◆ Aim of the exercise
Look in the material below for the line with "brown pawn [198,311,283,438] -> none" and the line with "none -> pink pawn [444,66,489,140]", then set down exactly those two lines and all lines between, nothing more.

◆ The data
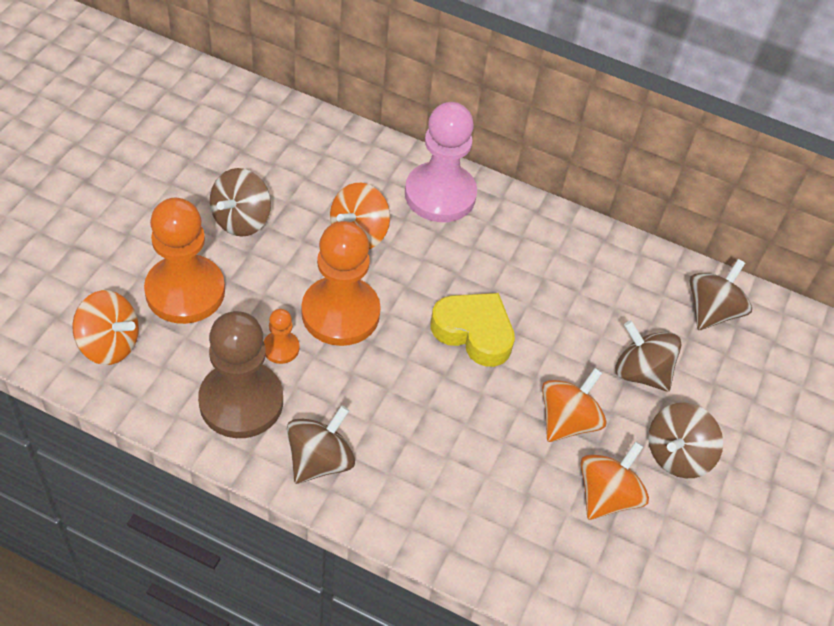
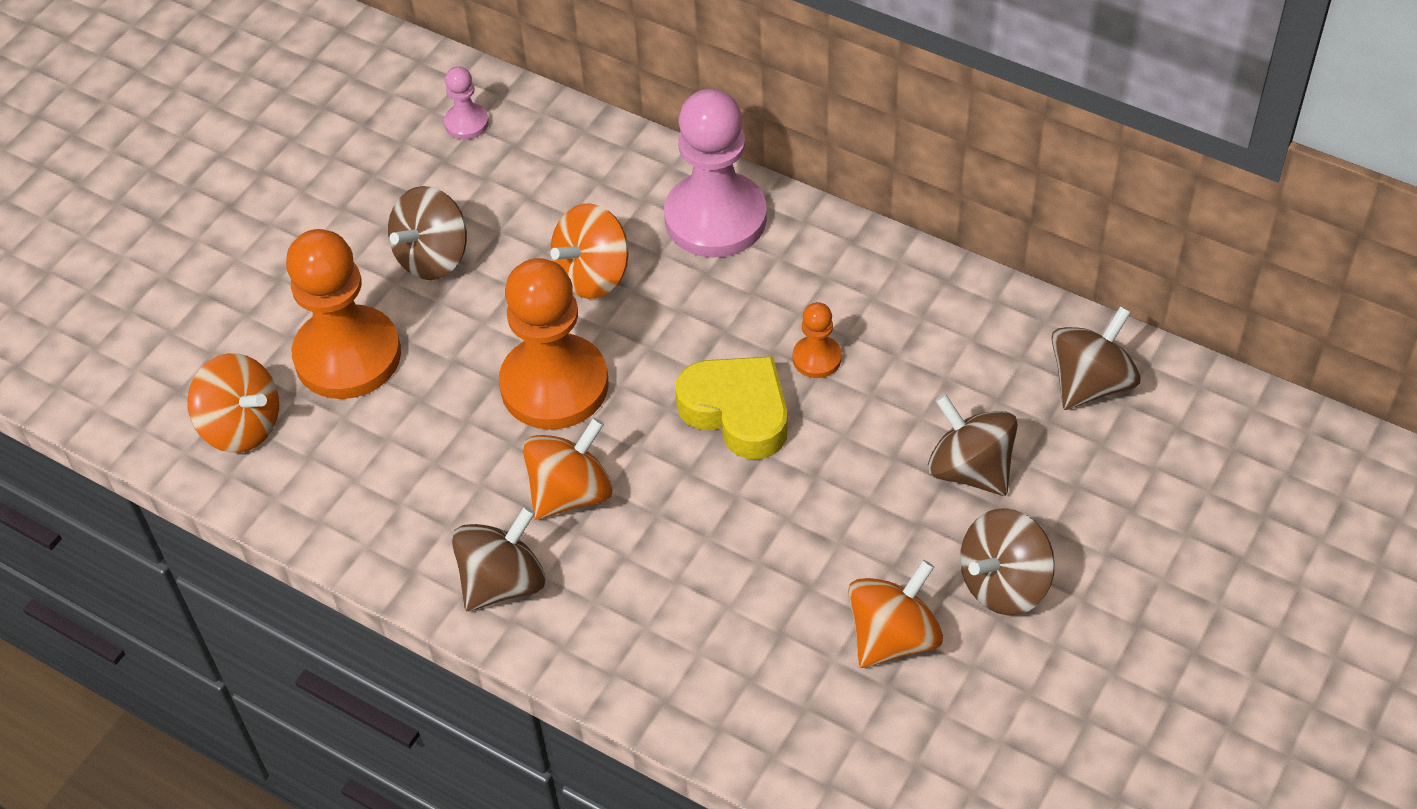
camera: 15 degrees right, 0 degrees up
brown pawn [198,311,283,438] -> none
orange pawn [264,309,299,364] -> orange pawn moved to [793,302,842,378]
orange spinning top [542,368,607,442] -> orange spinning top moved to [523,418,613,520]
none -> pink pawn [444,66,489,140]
---
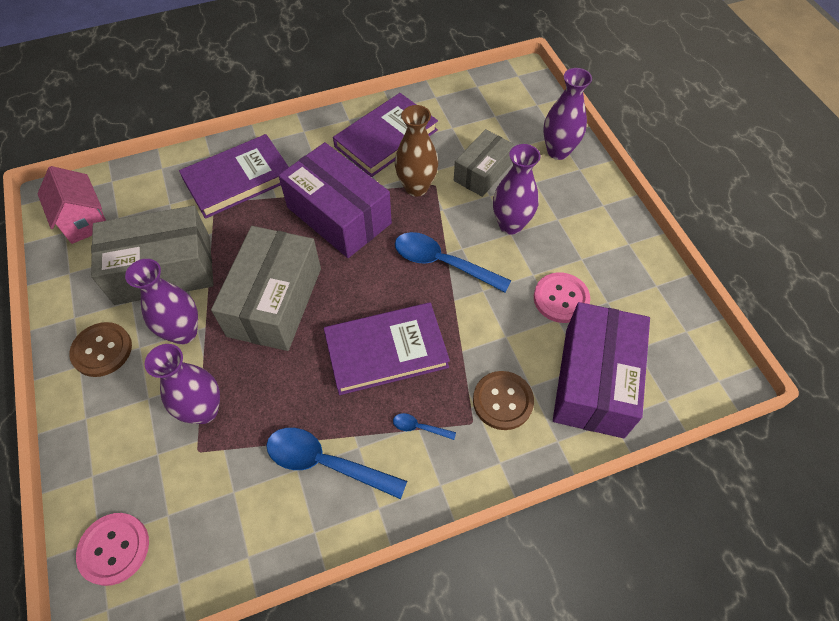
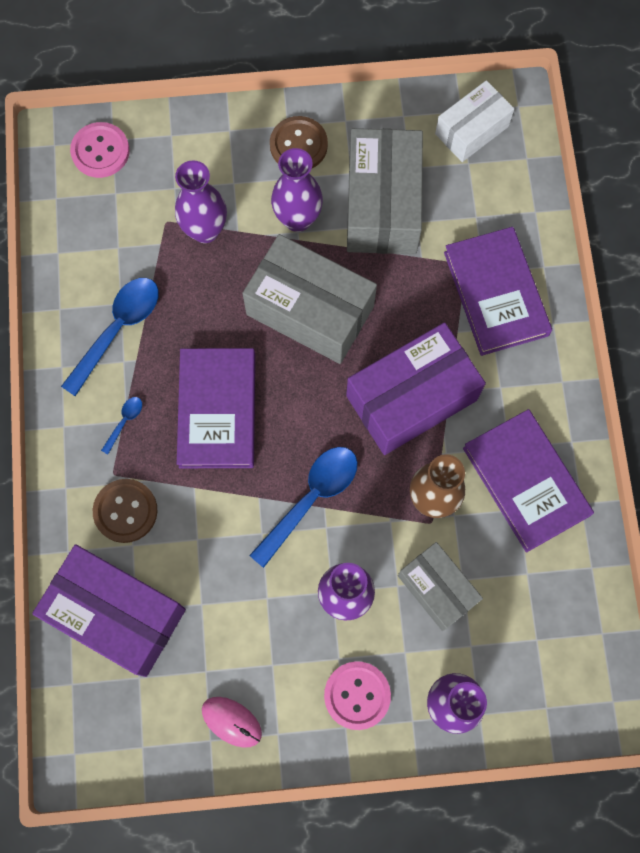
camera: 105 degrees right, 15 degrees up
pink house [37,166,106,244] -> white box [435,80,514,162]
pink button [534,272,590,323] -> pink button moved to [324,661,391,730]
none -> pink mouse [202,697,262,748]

◆ Written response
brown pawn [198,311,283,438] -> none
orange pawn [264,309,299,364] -> orange pawn moved to [793,302,842,378]
orange spinning top [542,368,607,442] -> orange spinning top moved to [523,418,613,520]
none -> pink pawn [444,66,489,140]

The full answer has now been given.